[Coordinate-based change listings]
== Segment start ==

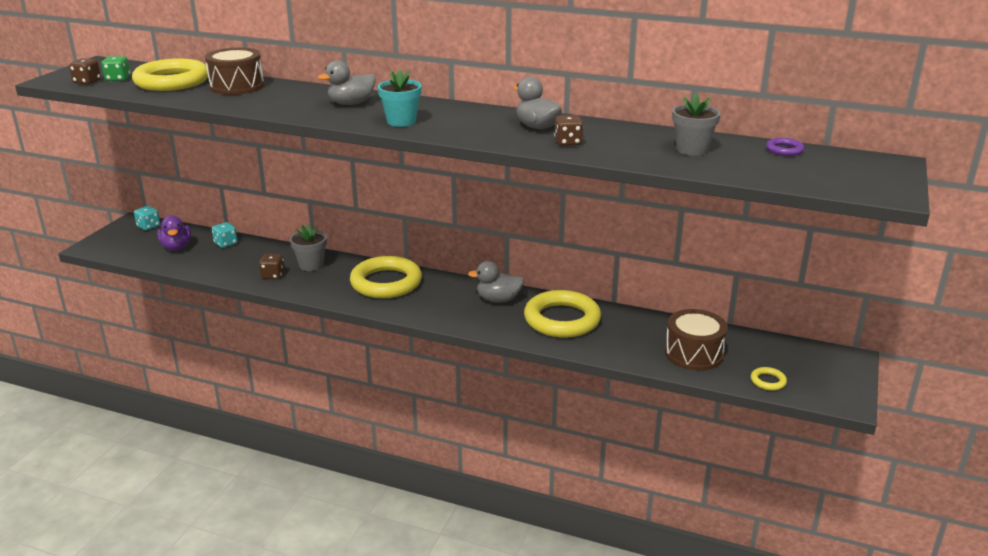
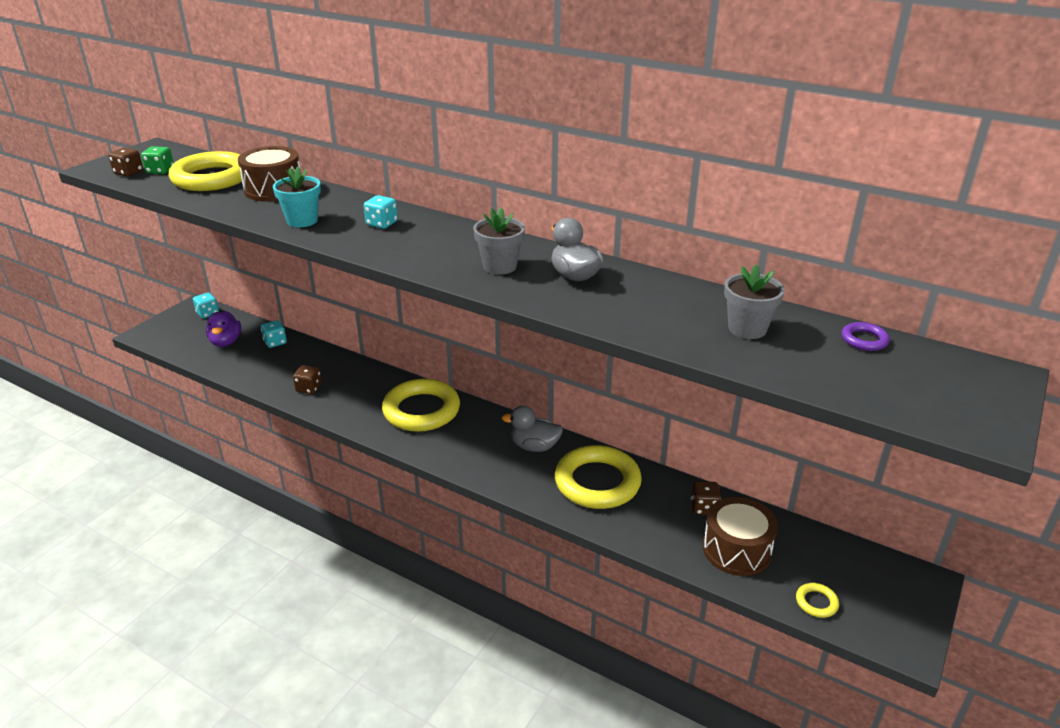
camera: 10 degrees right, 5 degrees up
(311, 265) = (351, 379): grey flower pot -> grey flower pot (500, 266)
(351, 103) = (382, 224): grey duck -> turquoise dice
(401, 121) = (424, 255): turquoise flower pot -> turquoise flower pot (302, 221)
(568, 142) = (601, 304): brown dice -> brown dice (704, 508)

== Segment end ==

**Your instructions:** Go over the data above and copy every line that has the word "dice" in it.

**Solution below:**
(351, 103) = (382, 224): grey duck -> turquoise dice
(568, 142) = (601, 304): brown dice -> brown dice (704, 508)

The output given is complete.